RECORDS FOR THE TASK below:
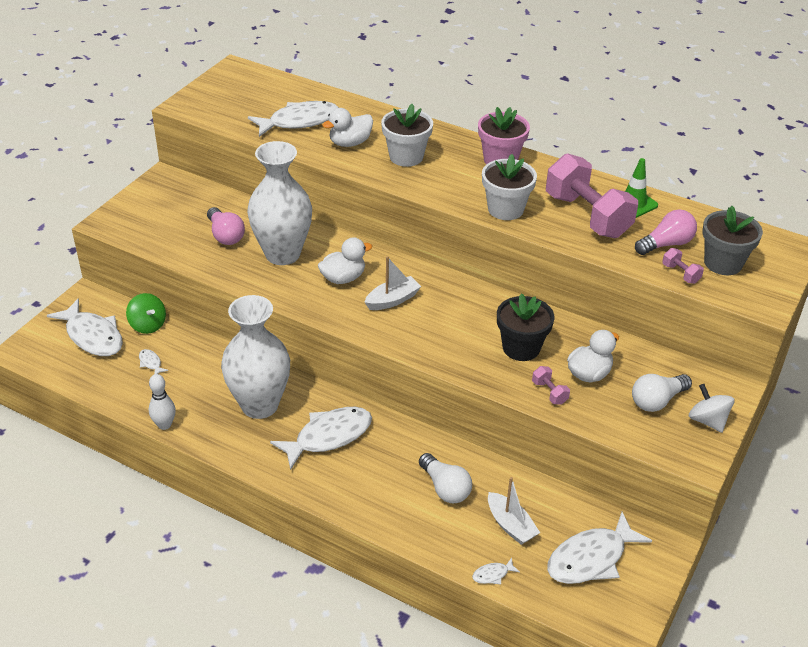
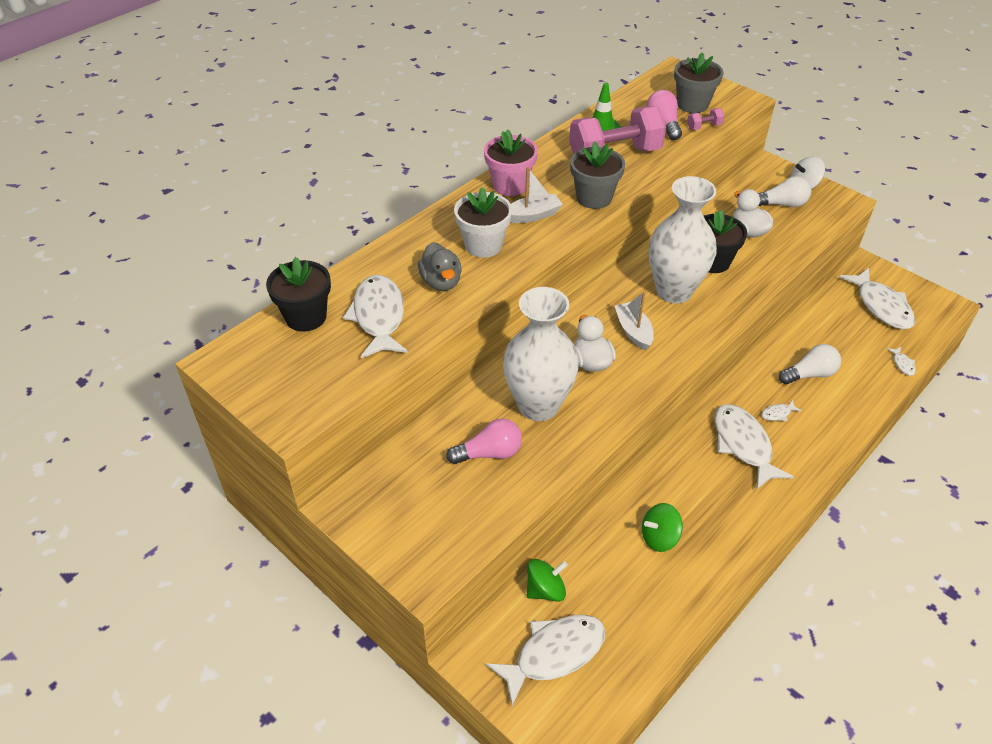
camera: 75 degrees left, 5 degrees up
(151, 363) = (614, 591): white fish -> white fish (777, 414)
(164, 425) = (718, 585): white bowling pin -> none
(208, 385) = (659, 537): none -> green spinning top
(259, 405) = (695, 494): white vase -> white vase (674, 291)
(289, 92) = (306, 317): none -> black flower pot
(350, 143) = (441, 282): white duck -> grey duck
(505, 209) = (594, 198): white flower pot -> grey flower pot
(510, 525) = (850, 343): white boat -> white boat (532, 215)
(549, 392) = (770, 258): pink dumbbell -> none
(657, 401) = (781, 204): white light bulb -> white light bulb turned 75 degrees counterclockwise

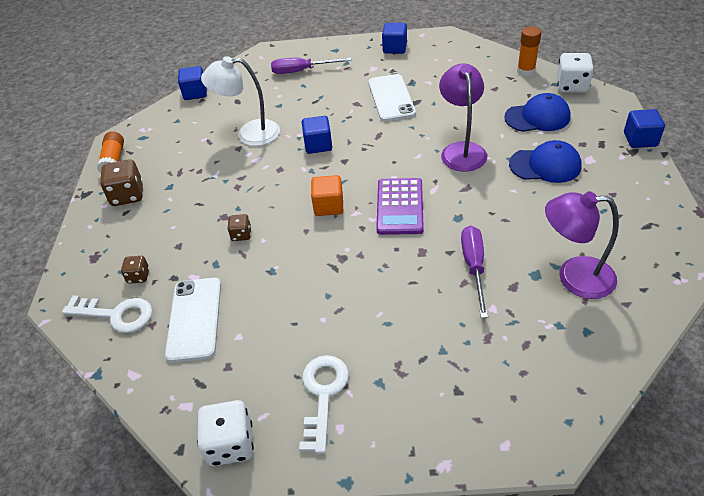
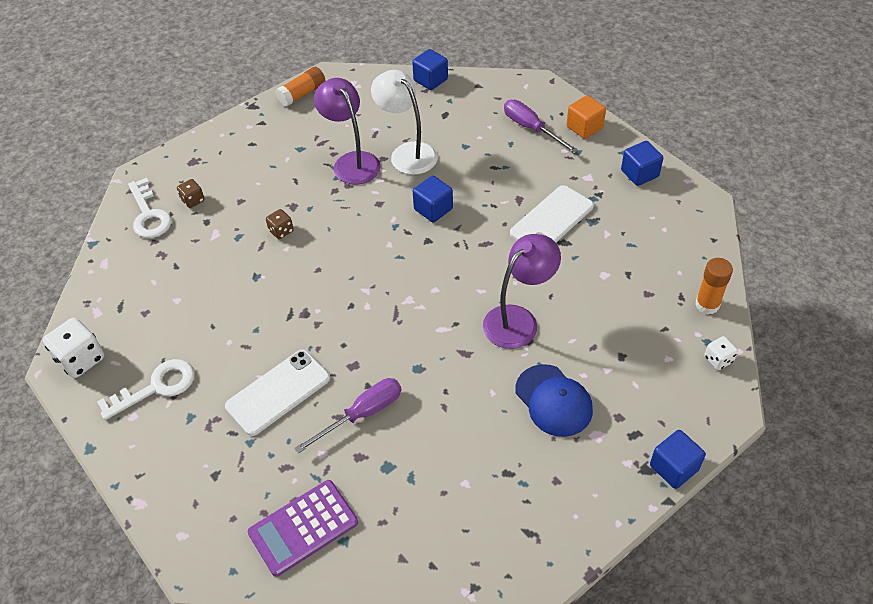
camera: 50 degrees right, 5 degrees up
(127, 195) = (270, 131): brown dice -> none
(194, 319) = (175, 262): white phone -> white phone (278, 392)
(328, 206) = (359, 266): orange cube -> orange cube (584, 127)
(400, 207) = (398, 317): purple calculator -> purple calculator (303, 527)
(537, 117) = (630, 356): blue cap -> none
(571, 86) = (718, 359): white dice -> white dice, size x0.56
(574, 277) = (406, 500): purple lamp -> purple lamp (352, 162)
End of RECORDS FOR THE TASK.
* _TASK DETAILS_
Please print, exactly as given, the lines running from the beginning of the listing through the line containing "(549, 392) = (770, 258): pink", omitting each picture.

* _ANSWER BOX_
camera: 75 degrees left, 5 degrees up
(151, 363) = (614, 591): white fish -> white fish (777, 414)
(164, 425) = (718, 585): white bowling pin -> none
(208, 385) = (659, 537): none -> green spinning top
(259, 405) = (695, 494): white vase -> white vase (674, 291)
(289, 92) = (306, 317): none -> black flower pot
(350, 143) = (441, 282): white duck -> grey duck
(505, 209) = (594, 198): white flower pot -> grey flower pot
(510, 525) = (850, 343): white boat -> white boat (532, 215)
(549, 392) = (770, 258): pink dumbbell -> none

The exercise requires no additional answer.